- Opening Delimiter -

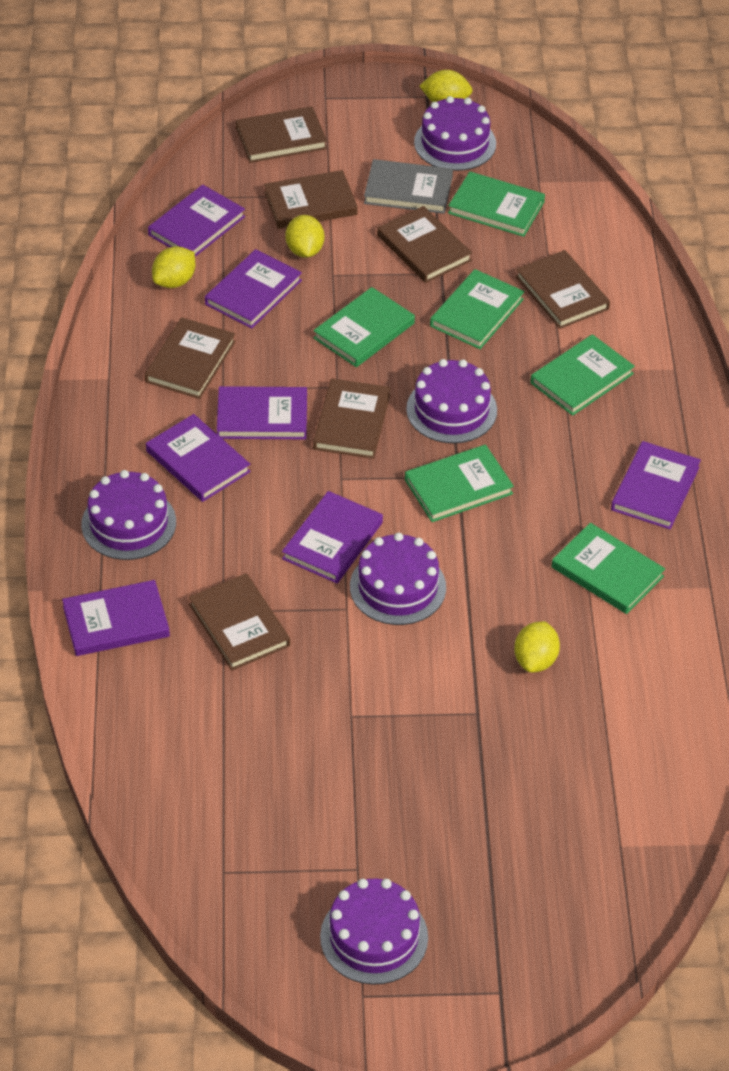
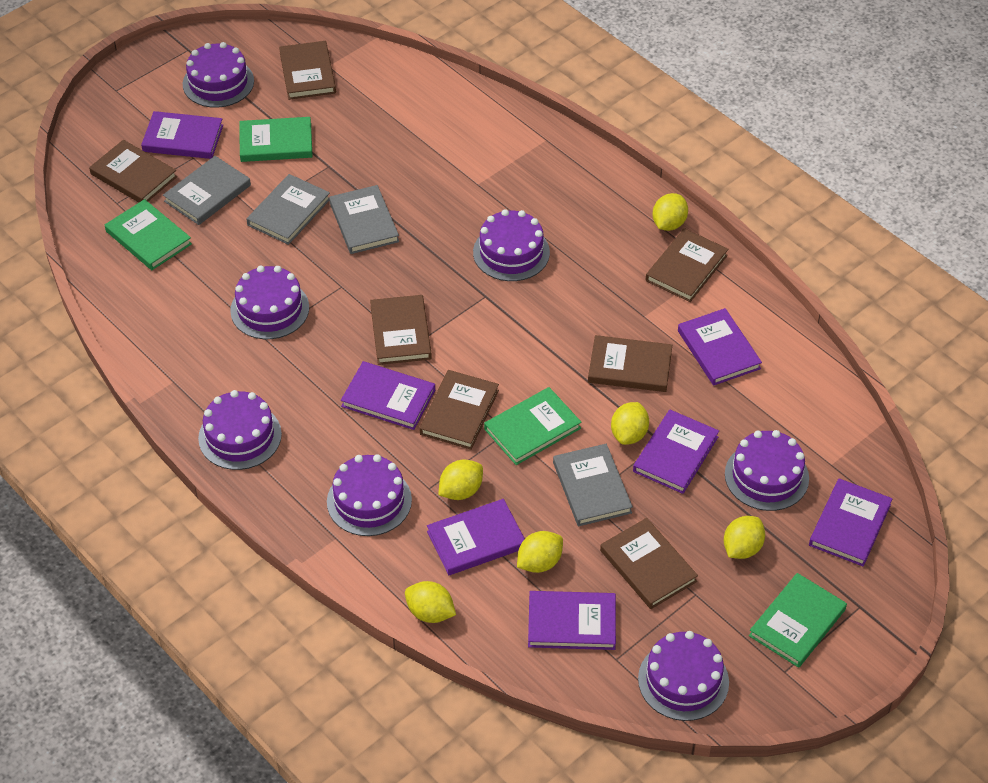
green book: 6 -> 4
grey book: 1 -> 4
purple cake: 5 -> 7
yellow lemon: 4 -> 6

- Closing Delimiter -

▶ **Assigned task**:
All of the data above needs to be given again exactly. Leave out each image.

▶ **Answer section**:
green book: 6 -> 4
grey book: 1 -> 4
purple cake: 5 -> 7
yellow lemon: 4 -> 6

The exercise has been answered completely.